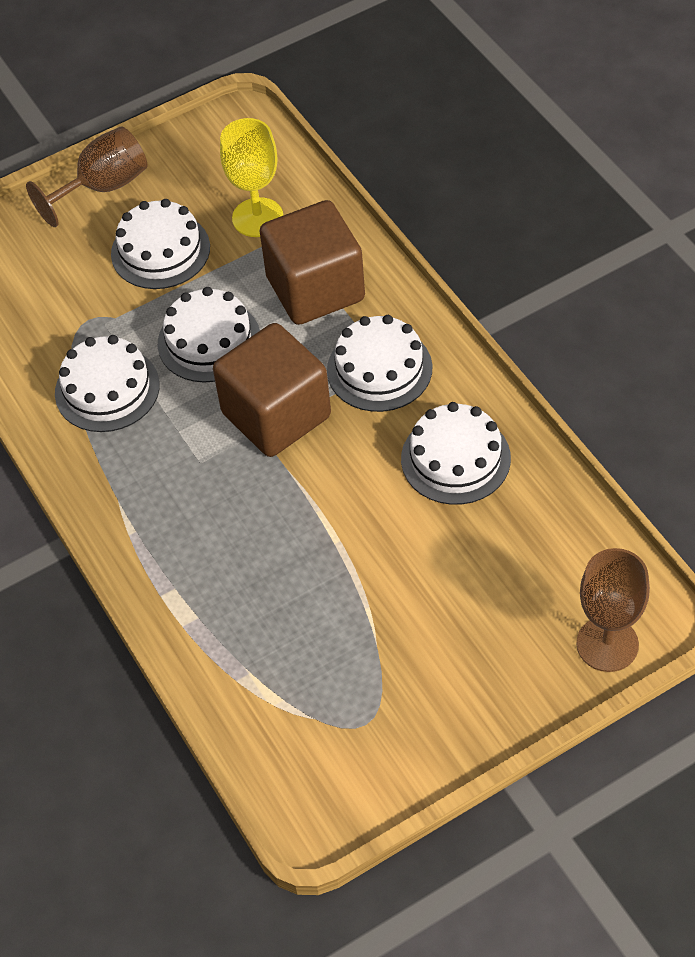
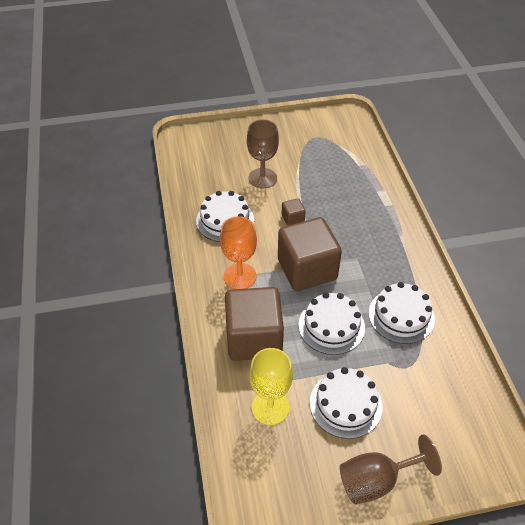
camera: 165 degrees left, 5 degrees down
white cake [327,315,432,412] -> orange goblet [220,216,257,289]
brown goblet [576,548,650,672] -> brown goblet moved to [247,119,279,189]
none -> brown cube [282,198,306,226]

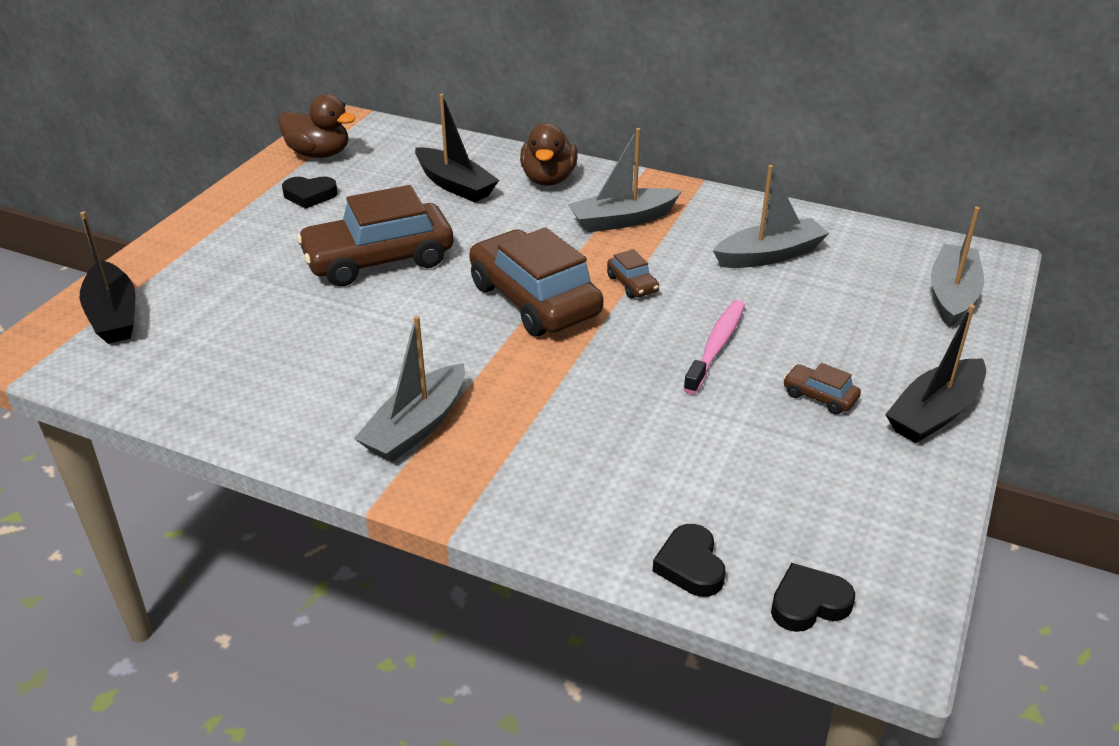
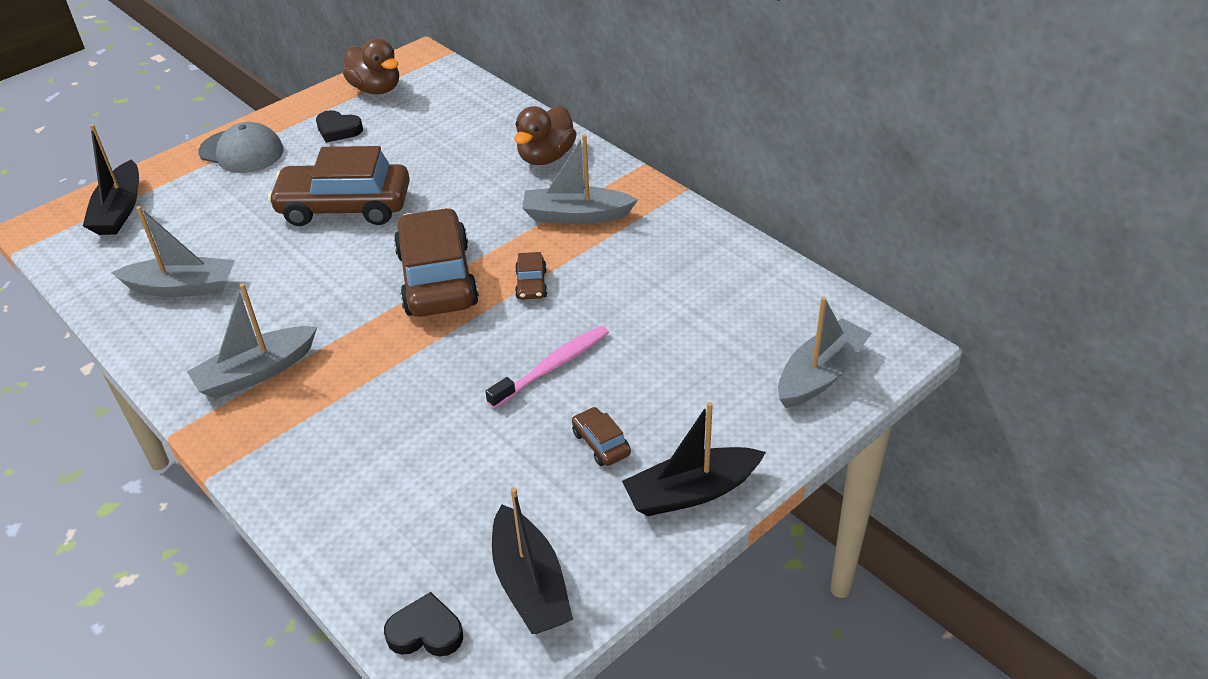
camera: 25 degrees right, 5 degrees up
black boat [415,94,499,202] -> black boat moved to [492,487,573,634]
black heart [653,524,726,597] -> none
grey boat [713,165,829,268] -> grey boat moved to [111,206,235,297]
none -> grey cap [199,122,283,173]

######

In the entries above, locate every line with the word "camera" and copy it.

camera: 165 degrees left, 5 degrees down
camera: 25 degrees right, 5 degrees up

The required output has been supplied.